• **Task requirements**
An exact restatement of the data below, with the pictures removed, is the required answer.

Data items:
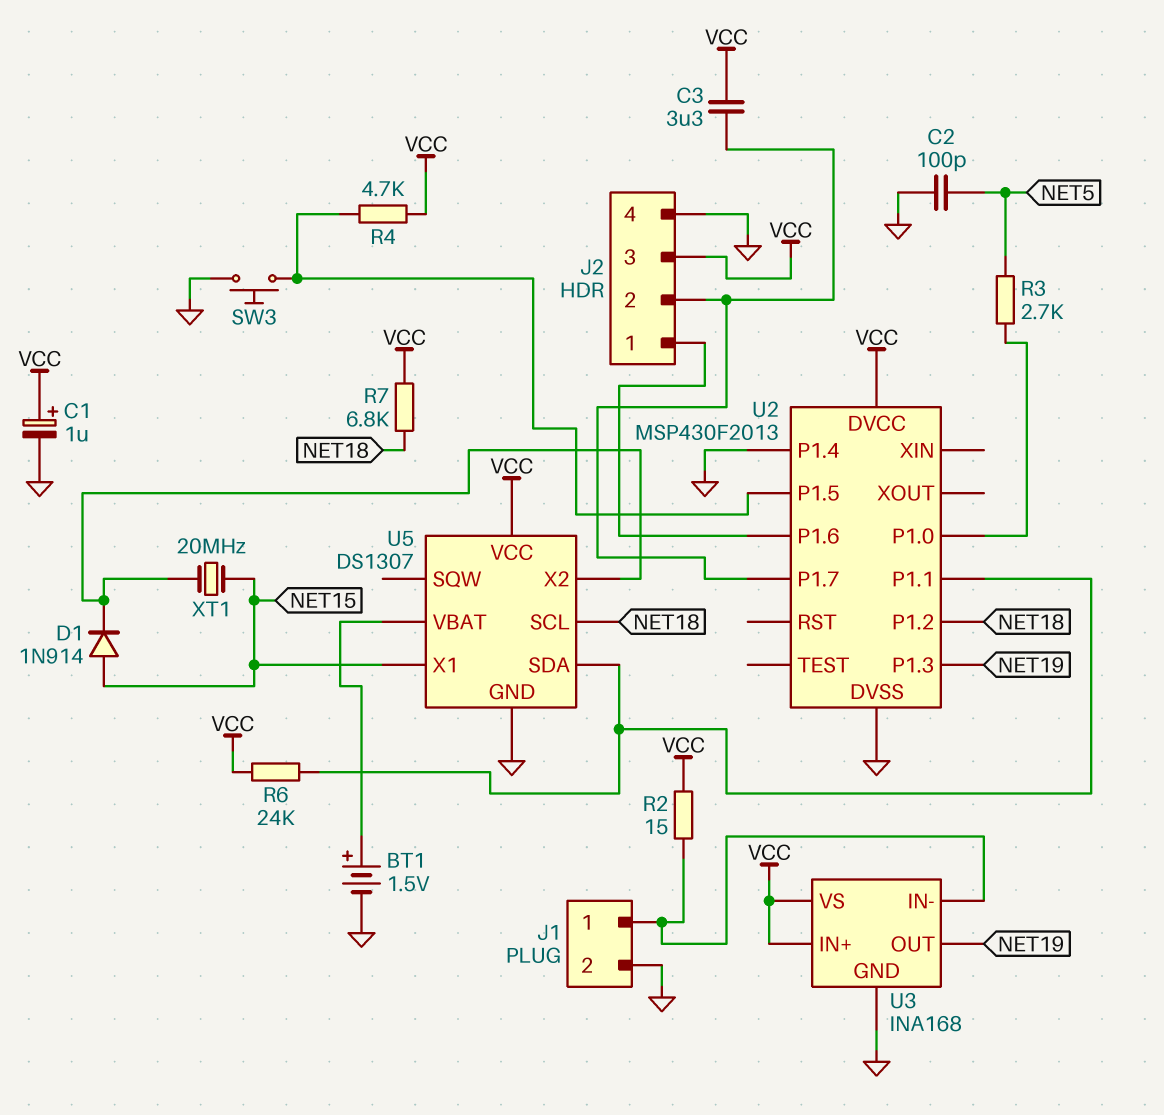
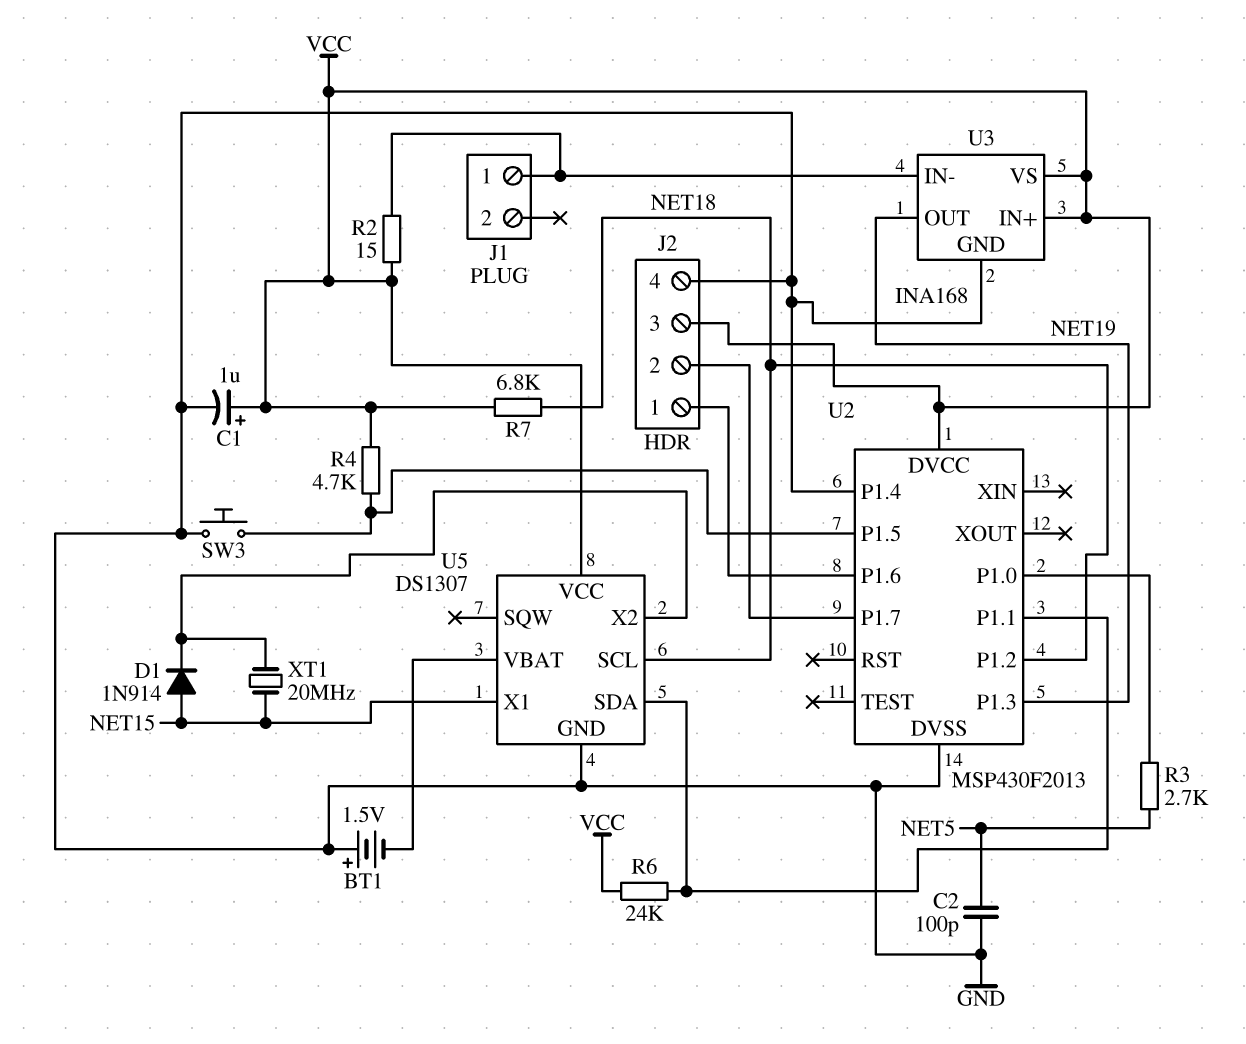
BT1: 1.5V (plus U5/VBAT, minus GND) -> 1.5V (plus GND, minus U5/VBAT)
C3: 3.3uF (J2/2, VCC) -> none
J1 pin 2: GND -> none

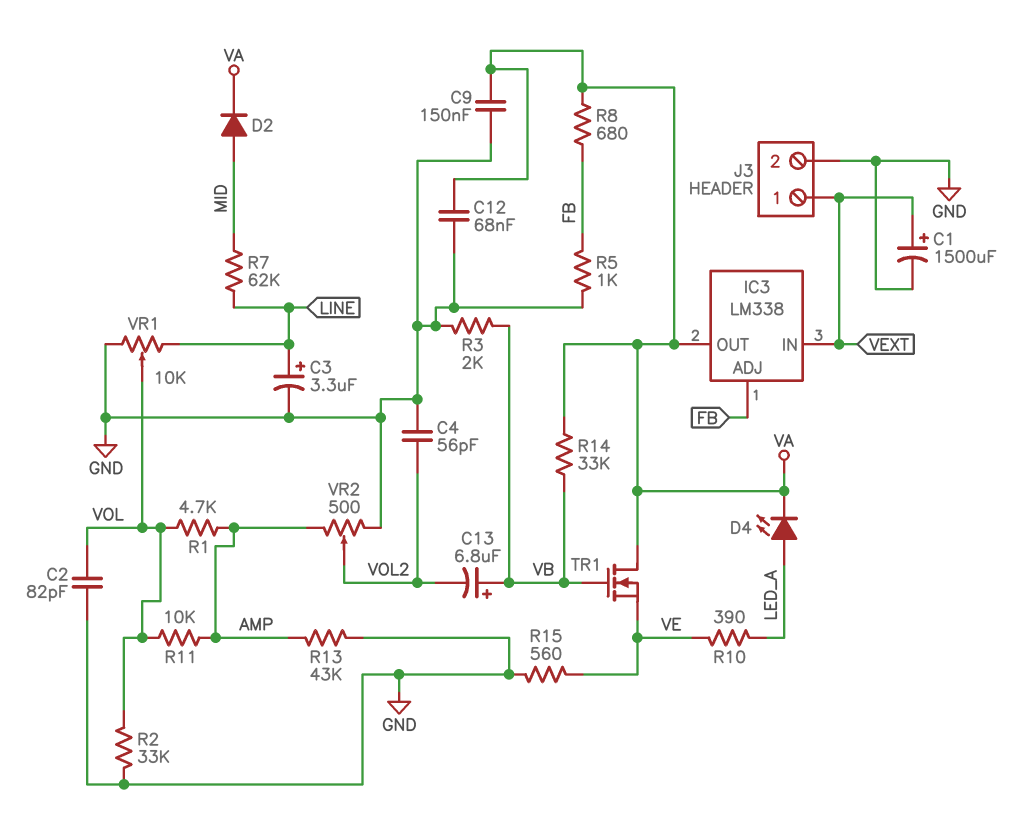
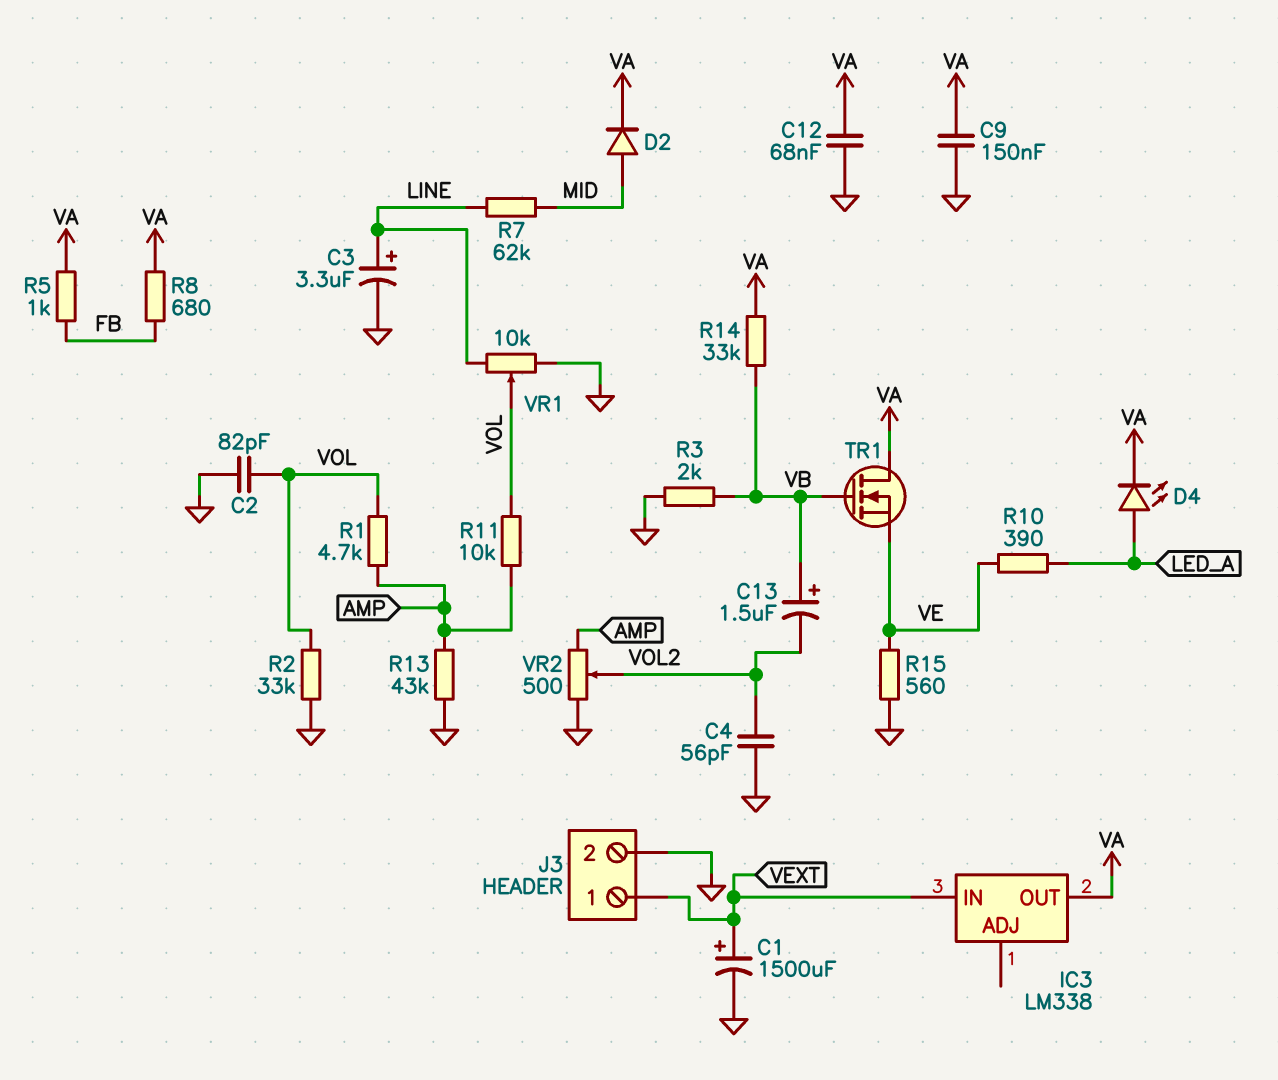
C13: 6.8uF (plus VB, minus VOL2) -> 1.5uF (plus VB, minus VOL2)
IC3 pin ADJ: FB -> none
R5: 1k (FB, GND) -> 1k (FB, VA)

• **Reply**
BT1: 1.5V (plus U5/VBAT, minus GND) -> 1.5V (plus GND, minus U5/VBAT)
C3: 3.3uF (J2/2, VCC) -> none
J1 pin 2: GND -> none

C13: 6.8uF (plus VB, minus VOL2) -> 1.5uF (plus VB, minus VOL2)
IC3 pin ADJ: FB -> none
R5: 1k (FB, GND) -> 1k (FB, VA)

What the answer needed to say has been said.